Your instructions>
Search the data for "snare" and copy every matching line.

Material shown>
★ ★ ★
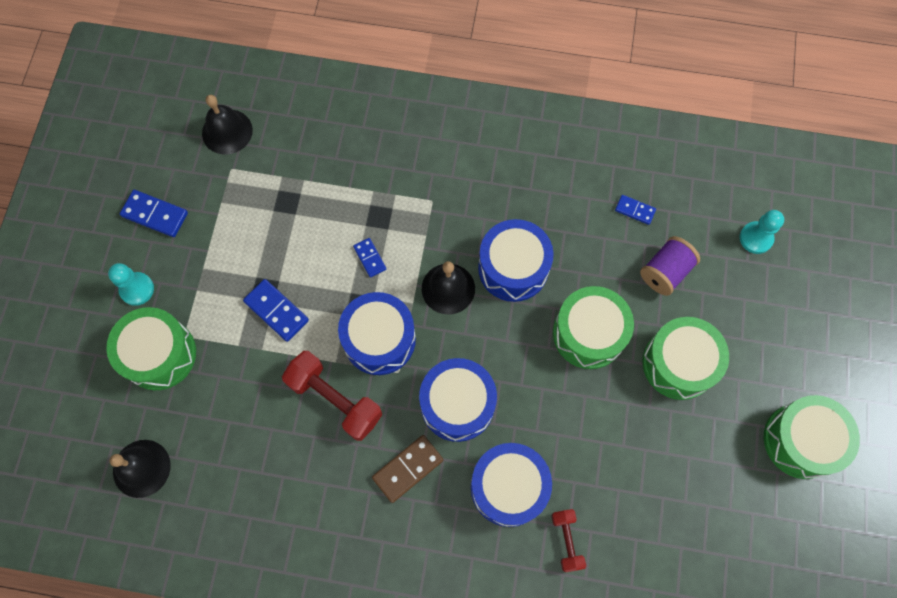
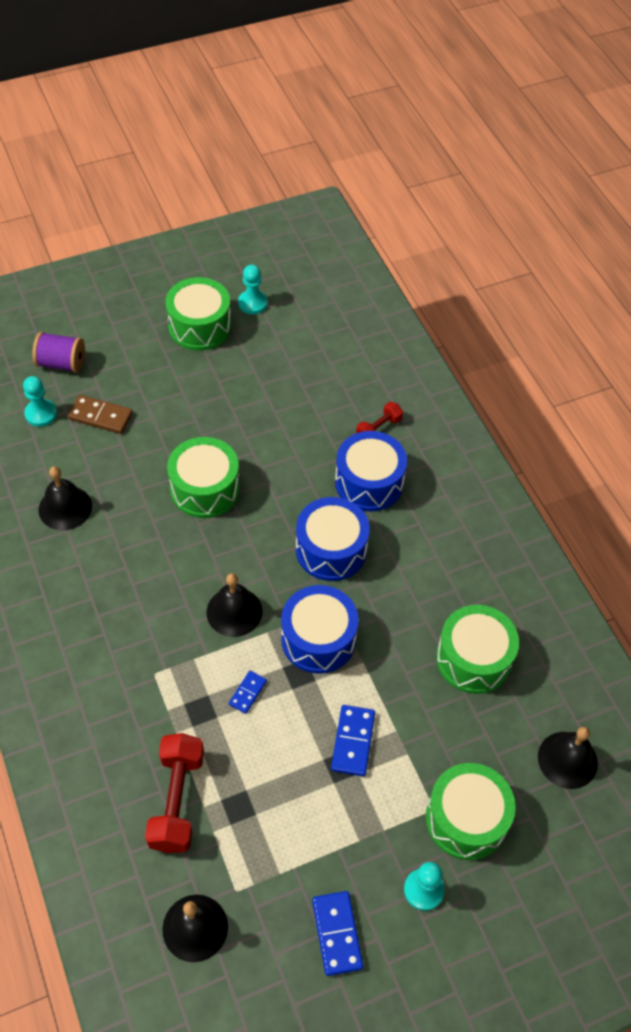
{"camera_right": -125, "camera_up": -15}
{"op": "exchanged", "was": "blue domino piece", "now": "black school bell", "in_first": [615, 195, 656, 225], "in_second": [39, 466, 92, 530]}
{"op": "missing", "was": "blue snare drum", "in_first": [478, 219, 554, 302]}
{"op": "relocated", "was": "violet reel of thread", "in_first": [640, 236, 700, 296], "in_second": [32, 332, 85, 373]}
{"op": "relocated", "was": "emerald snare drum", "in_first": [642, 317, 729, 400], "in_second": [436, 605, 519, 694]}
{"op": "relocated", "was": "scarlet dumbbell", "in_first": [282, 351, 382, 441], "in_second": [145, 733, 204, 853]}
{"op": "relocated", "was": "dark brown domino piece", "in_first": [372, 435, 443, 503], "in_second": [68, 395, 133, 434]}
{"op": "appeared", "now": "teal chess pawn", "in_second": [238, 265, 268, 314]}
★ ★ ★
Answer to this task>
{"op": "missing", "was": "blue snare drum", "in_first": [478, 219, 554, 302]}
{"op": "relocated", "was": "emerald snare drum", "in_first": [642, 317, 729, 400], "in_second": [436, 605, 519, 694]}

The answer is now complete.